# Directions for this task
The answer should be a faithful retyping of the records that follow, pictures excluded.
+++++
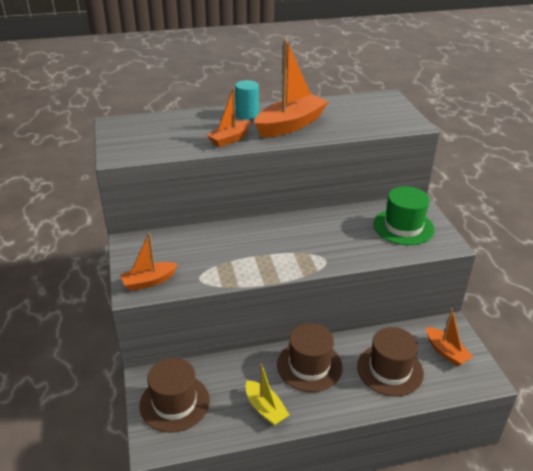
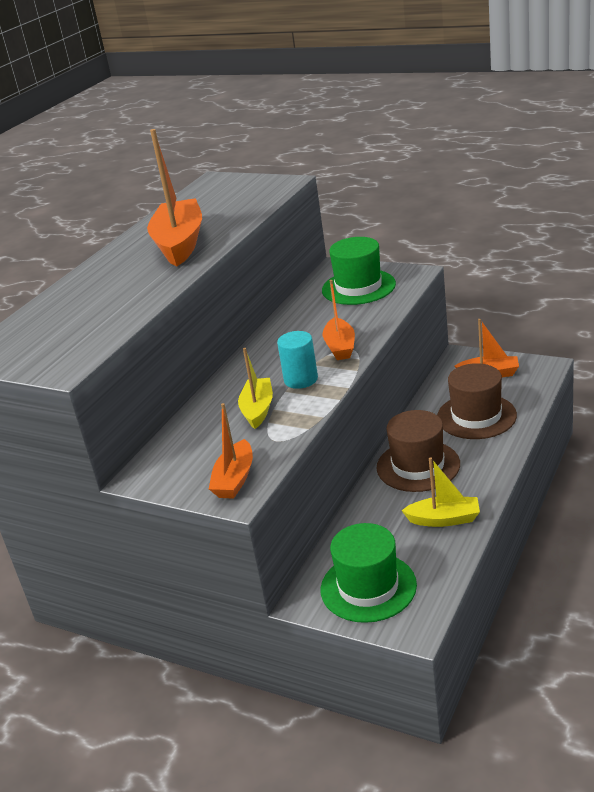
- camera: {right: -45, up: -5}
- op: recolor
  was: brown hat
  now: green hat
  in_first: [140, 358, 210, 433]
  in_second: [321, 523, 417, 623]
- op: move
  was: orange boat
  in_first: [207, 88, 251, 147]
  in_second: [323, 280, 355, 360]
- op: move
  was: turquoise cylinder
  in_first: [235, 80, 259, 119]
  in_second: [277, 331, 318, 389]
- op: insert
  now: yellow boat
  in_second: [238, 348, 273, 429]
+++++
# Response to the exercise
- camera: {right: -45, up: -5}
- op: recolor
  was: brown hat
  now: green hat
  in_first: [140, 358, 210, 433]
  in_second: [321, 523, 417, 623]
- op: move
  was: orange boat
  in_first: [207, 88, 251, 147]
  in_second: [323, 280, 355, 360]
- op: move
  was: turquoise cylinder
  in_first: [235, 80, 259, 119]
  in_second: [277, 331, 318, 389]
- op: insert
  now: yellow boat
  in_second: [238, 348, 273, 429]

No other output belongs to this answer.